:: TASK REQUIREMENTS ::
If a line in the data below includes the string "tile", please return a copy of it.

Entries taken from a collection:
□ □ □ □ □ □ □

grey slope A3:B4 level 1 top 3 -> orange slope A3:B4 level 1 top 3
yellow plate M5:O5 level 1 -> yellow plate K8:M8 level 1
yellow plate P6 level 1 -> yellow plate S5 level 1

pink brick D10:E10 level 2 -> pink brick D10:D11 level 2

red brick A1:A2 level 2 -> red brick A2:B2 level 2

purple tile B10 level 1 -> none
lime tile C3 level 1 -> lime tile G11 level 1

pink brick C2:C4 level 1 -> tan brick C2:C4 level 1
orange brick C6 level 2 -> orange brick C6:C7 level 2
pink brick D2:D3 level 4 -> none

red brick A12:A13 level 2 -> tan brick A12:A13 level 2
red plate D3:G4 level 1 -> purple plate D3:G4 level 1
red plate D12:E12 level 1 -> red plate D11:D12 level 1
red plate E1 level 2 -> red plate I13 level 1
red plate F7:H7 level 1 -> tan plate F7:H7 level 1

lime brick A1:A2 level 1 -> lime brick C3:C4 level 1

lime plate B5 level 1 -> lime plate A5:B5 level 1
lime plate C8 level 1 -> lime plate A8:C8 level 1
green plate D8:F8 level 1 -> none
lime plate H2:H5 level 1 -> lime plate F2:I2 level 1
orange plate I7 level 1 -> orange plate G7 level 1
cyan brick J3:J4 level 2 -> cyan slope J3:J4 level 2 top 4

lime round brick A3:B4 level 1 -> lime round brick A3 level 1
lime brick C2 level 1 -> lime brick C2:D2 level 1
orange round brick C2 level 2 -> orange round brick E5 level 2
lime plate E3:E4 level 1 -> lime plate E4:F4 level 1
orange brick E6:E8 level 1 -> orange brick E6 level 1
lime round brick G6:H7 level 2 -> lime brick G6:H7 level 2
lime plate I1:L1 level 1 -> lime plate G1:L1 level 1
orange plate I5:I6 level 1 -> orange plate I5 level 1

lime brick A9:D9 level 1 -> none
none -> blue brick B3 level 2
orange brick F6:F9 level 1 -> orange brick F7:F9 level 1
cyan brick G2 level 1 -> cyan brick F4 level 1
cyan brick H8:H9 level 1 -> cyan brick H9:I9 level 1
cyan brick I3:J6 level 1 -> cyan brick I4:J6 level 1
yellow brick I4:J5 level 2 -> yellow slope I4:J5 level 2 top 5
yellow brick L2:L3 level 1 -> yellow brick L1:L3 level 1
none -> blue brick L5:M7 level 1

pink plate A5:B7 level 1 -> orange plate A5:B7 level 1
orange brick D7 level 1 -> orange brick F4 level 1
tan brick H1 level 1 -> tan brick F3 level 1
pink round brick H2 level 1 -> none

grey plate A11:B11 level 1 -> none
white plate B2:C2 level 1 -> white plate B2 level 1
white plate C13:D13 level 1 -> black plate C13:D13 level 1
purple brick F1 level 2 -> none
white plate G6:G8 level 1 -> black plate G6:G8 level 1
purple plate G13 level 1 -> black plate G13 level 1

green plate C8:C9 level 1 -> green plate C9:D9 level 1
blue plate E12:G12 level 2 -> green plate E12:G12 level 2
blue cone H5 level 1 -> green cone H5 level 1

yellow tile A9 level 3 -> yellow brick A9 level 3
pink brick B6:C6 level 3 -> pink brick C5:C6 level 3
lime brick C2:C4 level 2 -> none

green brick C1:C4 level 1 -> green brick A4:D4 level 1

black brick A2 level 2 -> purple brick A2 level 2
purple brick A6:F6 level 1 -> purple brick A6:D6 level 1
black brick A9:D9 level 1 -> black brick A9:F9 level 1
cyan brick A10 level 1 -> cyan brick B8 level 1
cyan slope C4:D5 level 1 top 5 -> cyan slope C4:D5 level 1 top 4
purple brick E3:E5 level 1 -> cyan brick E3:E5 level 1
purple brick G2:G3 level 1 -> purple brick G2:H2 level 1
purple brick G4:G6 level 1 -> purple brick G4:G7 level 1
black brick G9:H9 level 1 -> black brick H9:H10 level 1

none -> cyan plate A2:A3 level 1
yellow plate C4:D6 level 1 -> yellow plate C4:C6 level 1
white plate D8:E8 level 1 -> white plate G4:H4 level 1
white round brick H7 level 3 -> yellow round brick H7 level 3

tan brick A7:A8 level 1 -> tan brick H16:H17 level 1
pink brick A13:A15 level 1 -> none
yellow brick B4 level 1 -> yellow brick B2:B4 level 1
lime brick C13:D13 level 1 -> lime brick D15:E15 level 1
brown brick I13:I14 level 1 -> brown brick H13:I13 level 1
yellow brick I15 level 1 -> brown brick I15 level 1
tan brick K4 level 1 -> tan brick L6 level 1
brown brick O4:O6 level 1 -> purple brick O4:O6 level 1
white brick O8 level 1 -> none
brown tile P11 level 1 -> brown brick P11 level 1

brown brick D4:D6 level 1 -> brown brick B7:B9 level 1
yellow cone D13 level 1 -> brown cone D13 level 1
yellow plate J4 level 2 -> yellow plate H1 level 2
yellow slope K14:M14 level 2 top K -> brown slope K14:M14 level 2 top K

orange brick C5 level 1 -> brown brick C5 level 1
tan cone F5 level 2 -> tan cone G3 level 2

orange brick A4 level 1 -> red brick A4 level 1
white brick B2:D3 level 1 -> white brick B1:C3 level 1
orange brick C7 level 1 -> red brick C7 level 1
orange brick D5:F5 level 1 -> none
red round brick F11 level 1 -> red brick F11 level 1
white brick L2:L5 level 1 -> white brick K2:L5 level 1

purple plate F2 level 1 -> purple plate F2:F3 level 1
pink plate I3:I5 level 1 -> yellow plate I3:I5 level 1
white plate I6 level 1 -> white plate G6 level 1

□ □ □ □ □ □ □

:: REPLY ::
purple tile B10 level 1 -> none
lime tile C3 level 1 -> lime tile G11 level 1
yellow tile A9 level 3 -> yellow brick A9 level 3
brown tile P11 level 1 -> brown brick P11 level 1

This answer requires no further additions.